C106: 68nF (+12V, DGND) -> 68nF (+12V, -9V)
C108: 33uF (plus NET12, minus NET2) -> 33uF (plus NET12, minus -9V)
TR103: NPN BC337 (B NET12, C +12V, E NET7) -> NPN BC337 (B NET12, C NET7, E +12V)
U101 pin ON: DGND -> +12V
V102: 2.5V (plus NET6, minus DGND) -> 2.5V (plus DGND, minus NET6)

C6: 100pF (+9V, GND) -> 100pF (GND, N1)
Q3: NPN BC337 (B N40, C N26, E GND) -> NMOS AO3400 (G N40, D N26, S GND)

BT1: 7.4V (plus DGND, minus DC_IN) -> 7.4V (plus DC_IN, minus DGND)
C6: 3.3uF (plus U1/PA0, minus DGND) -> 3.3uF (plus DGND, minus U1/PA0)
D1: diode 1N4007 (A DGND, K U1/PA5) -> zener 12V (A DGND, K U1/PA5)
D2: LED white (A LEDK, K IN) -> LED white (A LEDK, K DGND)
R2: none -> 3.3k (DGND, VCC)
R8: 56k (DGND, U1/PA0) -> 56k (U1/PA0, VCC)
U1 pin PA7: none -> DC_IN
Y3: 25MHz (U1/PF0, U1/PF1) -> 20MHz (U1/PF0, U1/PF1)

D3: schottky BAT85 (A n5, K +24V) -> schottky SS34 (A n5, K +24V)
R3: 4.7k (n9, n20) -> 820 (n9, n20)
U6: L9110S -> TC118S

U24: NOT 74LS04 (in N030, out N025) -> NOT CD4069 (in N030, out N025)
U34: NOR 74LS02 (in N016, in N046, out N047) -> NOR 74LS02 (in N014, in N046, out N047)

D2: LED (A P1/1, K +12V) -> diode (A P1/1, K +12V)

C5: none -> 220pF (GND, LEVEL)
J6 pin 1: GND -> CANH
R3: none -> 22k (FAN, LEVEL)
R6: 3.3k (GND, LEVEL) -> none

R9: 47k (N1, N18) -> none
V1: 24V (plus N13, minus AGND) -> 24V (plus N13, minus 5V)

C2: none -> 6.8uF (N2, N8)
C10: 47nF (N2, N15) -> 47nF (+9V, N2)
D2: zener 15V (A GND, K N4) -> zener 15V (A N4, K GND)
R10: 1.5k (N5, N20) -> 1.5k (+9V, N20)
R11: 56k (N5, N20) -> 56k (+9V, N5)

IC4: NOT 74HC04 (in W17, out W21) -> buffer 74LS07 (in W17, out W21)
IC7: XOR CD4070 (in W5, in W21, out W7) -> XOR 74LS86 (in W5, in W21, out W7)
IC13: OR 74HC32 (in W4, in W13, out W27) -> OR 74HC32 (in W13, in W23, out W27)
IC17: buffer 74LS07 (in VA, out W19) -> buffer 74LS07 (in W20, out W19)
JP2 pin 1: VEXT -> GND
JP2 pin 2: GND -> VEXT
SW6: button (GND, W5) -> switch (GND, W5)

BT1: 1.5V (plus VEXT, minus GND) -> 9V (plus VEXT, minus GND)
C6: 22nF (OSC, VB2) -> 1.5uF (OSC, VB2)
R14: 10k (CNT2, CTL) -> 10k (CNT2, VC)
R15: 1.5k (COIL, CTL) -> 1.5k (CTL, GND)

........

• PROMPT
Go through the data and gather every line that holds "minus".

• EXERCISE RESPONSE
C108: 33uF (plus NET12, minus NET2) -> 33uF (plus NET12, minus -9V)
V102: 2.5V (plus NET6, minus DGND) -> 2.5V (plus DGND, minus NET6)
BT1: 7.4V (plus DGND, minus DC_IN) -> 7.4V (plus DC_IN, minus DGND)
C6: 3.3uF (plus U1/PA0, minus DGND) -> 3.3uF (plus DGND, minus U1/PA0)
V1: 24V (plus N13, minus AGND) -> 24V (plus N13, minus 5V)
BT1: 1.5V (plus VEXT, minus GND) -> 9V (plus VEXT, minus GND)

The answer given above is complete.